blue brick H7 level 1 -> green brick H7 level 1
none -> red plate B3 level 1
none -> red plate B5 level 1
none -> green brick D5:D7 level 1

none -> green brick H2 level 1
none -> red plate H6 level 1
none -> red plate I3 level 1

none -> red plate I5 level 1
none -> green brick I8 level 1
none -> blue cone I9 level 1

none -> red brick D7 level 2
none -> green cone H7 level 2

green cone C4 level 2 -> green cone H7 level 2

★ ★ ★ ★

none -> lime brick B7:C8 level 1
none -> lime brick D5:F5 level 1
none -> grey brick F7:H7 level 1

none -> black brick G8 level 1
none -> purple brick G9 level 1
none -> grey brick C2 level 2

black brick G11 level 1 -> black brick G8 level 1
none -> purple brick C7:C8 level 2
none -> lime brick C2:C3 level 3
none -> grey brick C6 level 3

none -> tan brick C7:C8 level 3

★ ★ ★ ★

● **Work order**
All that is wanted is a faithful reproduction of the line above with "none -> red plate B5 level 1", the line with "green cone C4", and every line in between.

● **Response to the task**
none -> red plate B5 level 1
none -> green brick D5:D7 level 1

none -> green brick H2 level 1
none -> red plate H6 level 1
none -> red plate I3 level 1

none -> red plate I5 level 1
none -> green brick I8 level 1
none -> blue cone I9 level 1

none -> red brick D7 level 2
none -> green cone H7 level 2

green cone C4 level 2 -> green cone H7 level 2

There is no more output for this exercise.